(Object state change records)
┄┄┄┄┄┄┄┄┄┄┄┄┄┄┄┄┄┄┄┄

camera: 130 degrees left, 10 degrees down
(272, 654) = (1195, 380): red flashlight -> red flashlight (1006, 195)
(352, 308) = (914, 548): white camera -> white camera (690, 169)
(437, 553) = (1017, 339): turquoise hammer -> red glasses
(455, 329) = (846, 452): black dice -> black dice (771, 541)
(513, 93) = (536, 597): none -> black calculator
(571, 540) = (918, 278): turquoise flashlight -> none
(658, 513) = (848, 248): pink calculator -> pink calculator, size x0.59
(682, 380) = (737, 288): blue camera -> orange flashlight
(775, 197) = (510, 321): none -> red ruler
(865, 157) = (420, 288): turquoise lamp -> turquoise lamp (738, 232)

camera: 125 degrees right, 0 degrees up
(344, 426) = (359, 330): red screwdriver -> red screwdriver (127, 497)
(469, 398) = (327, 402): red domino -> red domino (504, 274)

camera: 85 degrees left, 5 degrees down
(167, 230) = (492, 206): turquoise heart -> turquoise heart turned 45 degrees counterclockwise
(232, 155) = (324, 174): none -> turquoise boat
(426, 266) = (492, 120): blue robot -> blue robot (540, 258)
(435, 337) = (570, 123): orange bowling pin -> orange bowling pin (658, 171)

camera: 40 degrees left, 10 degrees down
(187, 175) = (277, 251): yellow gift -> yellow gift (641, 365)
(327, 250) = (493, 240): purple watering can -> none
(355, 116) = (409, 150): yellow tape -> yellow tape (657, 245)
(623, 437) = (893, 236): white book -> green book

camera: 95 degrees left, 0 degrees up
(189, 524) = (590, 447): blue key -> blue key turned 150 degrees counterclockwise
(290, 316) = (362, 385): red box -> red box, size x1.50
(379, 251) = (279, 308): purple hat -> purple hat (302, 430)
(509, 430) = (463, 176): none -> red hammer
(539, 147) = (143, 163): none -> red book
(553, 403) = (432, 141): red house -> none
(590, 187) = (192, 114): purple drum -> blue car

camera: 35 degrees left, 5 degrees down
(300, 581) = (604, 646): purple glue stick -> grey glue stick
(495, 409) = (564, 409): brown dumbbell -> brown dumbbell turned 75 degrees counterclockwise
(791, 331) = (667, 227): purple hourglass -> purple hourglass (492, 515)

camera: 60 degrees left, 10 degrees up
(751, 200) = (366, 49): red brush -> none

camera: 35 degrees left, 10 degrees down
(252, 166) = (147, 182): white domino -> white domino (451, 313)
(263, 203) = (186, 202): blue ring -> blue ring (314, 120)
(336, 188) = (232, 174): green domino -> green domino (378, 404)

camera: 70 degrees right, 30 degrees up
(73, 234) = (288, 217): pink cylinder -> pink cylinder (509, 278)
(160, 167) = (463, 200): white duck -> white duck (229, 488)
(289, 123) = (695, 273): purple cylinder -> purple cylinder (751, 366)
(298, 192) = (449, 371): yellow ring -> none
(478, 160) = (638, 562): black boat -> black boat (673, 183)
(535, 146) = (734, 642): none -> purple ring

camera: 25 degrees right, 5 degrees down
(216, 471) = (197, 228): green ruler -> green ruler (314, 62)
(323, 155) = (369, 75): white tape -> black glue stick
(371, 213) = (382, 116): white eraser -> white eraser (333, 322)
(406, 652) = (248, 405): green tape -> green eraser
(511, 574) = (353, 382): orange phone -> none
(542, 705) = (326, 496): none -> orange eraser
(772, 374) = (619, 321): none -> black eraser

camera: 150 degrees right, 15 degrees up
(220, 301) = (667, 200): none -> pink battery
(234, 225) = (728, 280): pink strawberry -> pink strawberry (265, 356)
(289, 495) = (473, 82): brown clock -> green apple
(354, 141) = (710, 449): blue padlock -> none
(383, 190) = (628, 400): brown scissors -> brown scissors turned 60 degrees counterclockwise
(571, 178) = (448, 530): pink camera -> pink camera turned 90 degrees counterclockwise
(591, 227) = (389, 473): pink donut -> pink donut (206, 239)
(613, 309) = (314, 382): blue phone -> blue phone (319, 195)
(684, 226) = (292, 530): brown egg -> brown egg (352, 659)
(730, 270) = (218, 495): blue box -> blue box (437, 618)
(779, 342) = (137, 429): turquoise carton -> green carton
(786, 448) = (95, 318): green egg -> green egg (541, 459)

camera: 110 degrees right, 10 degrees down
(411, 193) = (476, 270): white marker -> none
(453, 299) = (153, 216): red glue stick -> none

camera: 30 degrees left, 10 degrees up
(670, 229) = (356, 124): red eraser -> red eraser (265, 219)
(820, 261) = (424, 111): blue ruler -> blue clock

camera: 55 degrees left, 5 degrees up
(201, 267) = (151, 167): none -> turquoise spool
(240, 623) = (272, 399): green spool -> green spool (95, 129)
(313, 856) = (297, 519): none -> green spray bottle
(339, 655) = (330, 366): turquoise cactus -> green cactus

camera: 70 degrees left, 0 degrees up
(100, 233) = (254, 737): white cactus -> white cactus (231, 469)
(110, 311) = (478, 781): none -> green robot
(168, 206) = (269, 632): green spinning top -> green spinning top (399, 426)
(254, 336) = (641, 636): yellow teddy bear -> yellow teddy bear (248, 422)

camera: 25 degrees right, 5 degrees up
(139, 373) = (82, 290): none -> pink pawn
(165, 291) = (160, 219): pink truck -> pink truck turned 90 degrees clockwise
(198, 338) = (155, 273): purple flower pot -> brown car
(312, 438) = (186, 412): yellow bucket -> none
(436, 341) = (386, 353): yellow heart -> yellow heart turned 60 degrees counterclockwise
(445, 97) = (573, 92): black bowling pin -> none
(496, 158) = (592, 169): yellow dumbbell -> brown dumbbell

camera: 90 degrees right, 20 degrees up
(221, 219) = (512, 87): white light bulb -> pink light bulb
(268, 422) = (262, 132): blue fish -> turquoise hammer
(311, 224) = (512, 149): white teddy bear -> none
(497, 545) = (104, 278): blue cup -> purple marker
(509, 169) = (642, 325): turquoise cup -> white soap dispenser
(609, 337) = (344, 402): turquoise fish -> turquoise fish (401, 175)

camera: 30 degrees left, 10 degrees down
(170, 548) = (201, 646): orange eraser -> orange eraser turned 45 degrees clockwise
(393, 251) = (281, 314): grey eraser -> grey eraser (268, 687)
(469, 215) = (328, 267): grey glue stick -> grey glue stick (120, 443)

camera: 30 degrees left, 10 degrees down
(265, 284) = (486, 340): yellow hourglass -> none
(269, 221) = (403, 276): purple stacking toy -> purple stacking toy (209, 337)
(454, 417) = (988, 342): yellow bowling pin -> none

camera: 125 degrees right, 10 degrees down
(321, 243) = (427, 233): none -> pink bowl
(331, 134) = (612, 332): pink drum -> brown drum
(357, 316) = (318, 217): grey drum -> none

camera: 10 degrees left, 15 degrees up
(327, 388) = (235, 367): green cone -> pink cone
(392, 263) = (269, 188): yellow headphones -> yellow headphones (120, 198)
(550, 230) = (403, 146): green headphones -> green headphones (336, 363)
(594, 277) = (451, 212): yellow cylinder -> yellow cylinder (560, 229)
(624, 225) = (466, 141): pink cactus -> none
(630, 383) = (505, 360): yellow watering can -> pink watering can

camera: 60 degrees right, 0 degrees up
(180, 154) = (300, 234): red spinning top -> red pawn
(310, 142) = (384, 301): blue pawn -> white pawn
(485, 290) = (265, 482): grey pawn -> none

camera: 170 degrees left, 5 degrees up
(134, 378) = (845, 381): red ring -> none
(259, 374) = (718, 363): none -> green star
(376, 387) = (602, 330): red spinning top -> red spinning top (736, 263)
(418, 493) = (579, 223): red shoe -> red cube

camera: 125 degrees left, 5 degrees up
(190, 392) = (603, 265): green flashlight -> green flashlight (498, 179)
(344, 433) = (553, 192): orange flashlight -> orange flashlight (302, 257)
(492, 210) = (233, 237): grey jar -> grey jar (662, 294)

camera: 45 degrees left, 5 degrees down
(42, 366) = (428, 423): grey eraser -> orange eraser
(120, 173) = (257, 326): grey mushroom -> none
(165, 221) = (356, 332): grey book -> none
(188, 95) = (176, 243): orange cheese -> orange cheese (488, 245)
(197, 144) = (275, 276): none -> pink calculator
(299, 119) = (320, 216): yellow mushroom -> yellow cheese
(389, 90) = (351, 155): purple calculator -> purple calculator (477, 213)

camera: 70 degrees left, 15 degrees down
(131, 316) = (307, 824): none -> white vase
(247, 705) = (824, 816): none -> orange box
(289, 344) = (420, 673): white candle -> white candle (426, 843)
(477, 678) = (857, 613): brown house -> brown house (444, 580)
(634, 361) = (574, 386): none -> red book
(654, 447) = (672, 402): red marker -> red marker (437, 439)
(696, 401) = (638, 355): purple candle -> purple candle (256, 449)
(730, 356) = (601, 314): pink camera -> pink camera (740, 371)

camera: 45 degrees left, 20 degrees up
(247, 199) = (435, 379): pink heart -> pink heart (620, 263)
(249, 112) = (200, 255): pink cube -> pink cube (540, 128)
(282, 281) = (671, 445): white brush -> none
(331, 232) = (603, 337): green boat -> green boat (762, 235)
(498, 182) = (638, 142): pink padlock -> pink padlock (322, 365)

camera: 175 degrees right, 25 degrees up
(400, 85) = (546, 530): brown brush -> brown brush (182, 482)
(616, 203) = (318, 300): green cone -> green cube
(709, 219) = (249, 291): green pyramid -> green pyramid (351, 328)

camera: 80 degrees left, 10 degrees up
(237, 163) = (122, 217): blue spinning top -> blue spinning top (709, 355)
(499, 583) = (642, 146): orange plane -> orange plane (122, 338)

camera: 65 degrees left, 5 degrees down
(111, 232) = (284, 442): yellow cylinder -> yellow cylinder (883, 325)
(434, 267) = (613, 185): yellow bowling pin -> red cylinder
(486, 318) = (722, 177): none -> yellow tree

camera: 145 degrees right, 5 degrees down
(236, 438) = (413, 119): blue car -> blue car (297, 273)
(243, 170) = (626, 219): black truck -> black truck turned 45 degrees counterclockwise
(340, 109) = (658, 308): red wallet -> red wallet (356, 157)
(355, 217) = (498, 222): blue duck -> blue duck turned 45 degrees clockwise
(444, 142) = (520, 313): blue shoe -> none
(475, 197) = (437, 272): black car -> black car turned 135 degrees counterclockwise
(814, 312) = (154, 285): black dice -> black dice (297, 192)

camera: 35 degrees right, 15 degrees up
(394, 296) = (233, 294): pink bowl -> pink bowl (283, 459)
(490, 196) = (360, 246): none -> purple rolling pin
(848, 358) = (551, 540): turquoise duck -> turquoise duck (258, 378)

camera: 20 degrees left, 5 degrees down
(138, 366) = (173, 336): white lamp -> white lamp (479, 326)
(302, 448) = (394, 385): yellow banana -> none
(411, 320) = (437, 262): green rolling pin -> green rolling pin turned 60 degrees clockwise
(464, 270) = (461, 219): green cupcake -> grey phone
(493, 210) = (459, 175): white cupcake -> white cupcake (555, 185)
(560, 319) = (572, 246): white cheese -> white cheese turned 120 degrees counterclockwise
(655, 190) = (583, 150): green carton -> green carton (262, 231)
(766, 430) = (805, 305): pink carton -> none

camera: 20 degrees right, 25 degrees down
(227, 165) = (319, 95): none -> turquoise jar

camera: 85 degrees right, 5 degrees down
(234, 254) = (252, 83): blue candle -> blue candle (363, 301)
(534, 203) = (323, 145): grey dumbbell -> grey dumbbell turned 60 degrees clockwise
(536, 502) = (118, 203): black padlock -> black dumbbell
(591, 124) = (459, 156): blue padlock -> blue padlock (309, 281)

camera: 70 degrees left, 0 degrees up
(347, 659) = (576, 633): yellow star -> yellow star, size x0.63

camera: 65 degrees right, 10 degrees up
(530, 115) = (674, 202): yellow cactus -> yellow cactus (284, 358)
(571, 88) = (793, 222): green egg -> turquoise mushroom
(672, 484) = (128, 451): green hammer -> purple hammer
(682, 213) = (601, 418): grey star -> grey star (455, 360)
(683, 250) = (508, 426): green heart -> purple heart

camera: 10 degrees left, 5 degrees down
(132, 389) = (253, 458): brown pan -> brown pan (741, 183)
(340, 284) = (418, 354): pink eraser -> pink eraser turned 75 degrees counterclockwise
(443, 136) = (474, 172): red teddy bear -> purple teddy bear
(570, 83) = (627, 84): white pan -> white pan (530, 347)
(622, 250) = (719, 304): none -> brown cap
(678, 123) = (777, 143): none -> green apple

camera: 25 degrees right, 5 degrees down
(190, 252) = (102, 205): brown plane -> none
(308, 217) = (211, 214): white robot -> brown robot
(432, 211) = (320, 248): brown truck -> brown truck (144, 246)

┄┄┄┄┄┄┄┄┄┄┄┄┄┄┄┄┄┄┄┄

All that is wanted is an exact copy of the lines above from the one with "(634, 361) = (574, 386): none -> red book" through the one with "(282, 281) = (671, 445): white brush -> none", with both ends included.

**Result for this exercise:**
(634, 361) = (574, 386): none -> red book
(654, 447) = (672, 402): red marker -> red marker (437, 439)
(696, 401) = (638, 355): purple candle -> purple candle (256, 449)
(730, 356) = (601, 314): pink camera -> pink camera (740, 371)

camera: 45 degrees left, 20 degrees up
(247, 199) = (435, 379): pink heart -> pink heart (620, 263)
(249, 112) = (200, 255): pink cube -> pink cube (540, 128)
(282, 281) = (671, 445): white brush -> none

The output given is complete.